▸ **DIRECTIONS FOR THIS TASK**:
Only the number is needed: count the lines below that hold the string "from".

▸ **TASK DATA**:
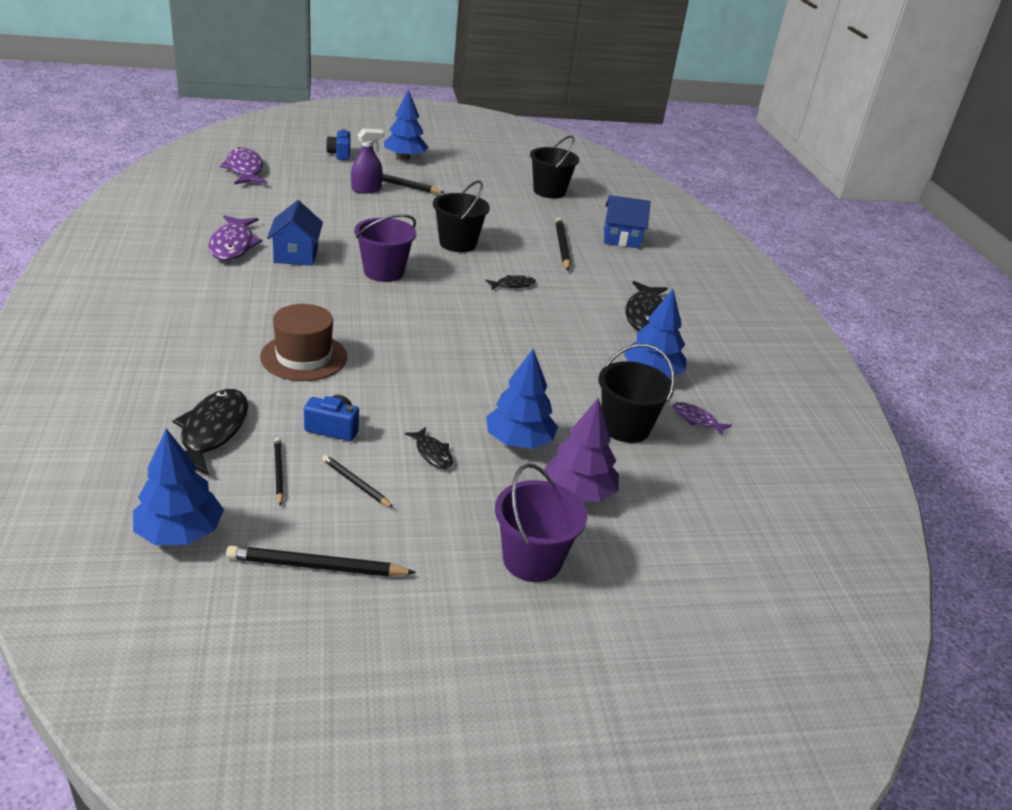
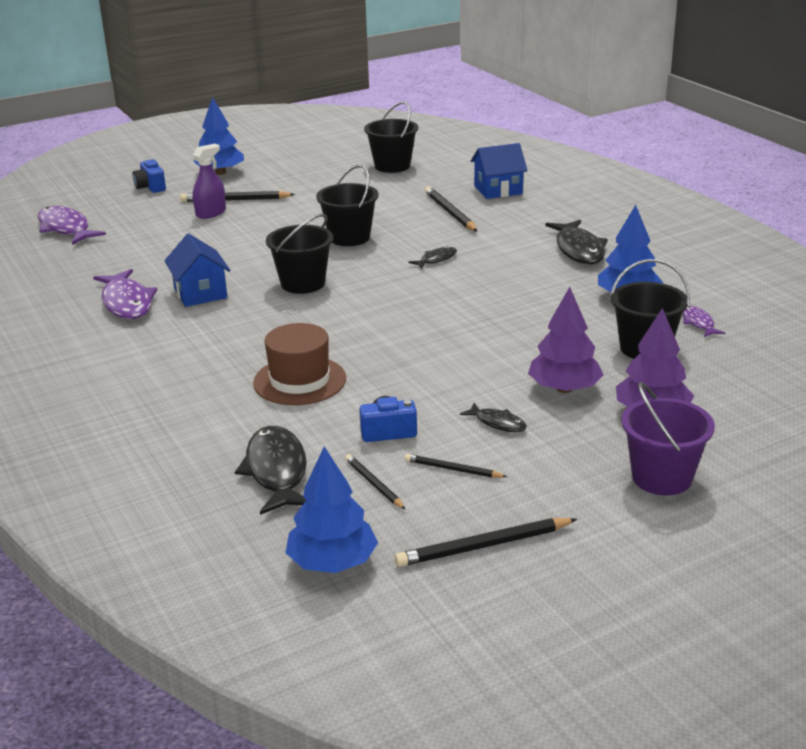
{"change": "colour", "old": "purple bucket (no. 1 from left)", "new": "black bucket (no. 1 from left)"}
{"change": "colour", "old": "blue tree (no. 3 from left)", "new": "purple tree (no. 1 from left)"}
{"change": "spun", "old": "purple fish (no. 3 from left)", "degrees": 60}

==

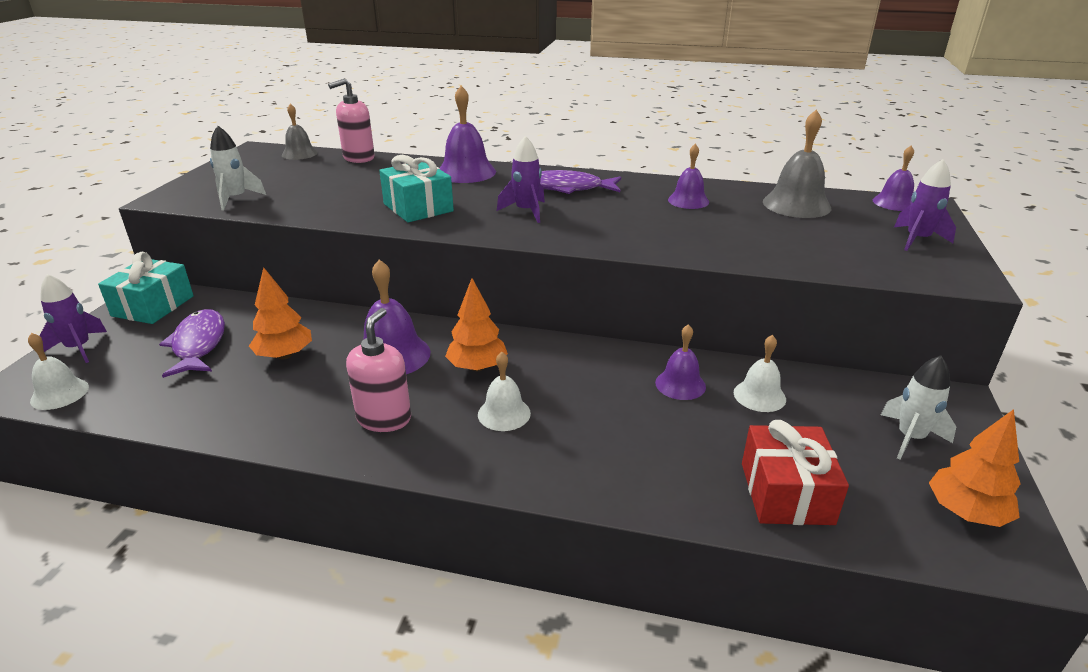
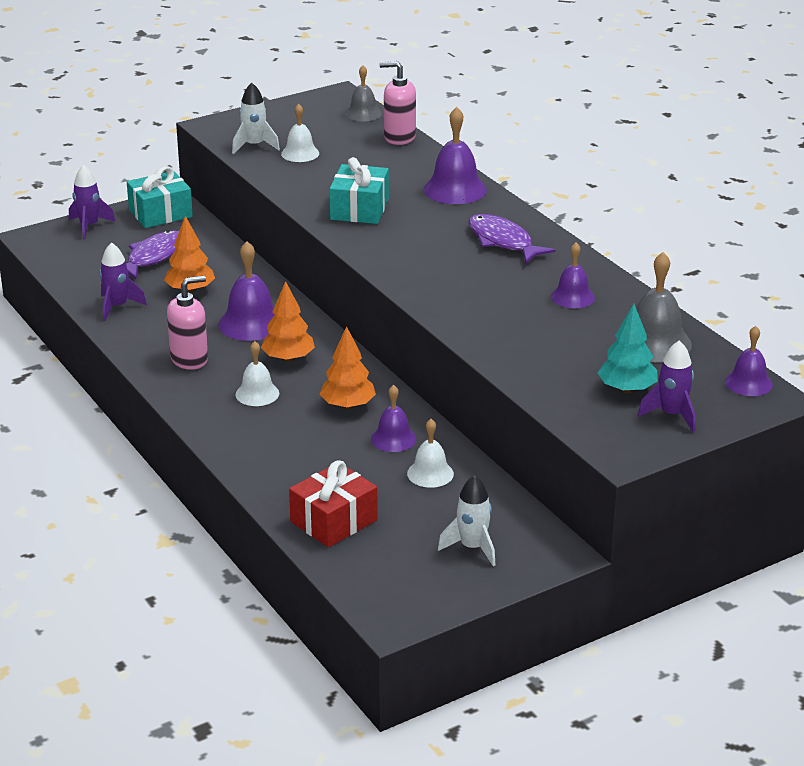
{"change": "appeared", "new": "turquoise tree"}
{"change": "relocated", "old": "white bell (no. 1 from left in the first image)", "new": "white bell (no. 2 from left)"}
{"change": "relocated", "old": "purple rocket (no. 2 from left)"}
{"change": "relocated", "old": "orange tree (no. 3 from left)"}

▸ **YOUR RESPONSE**:
6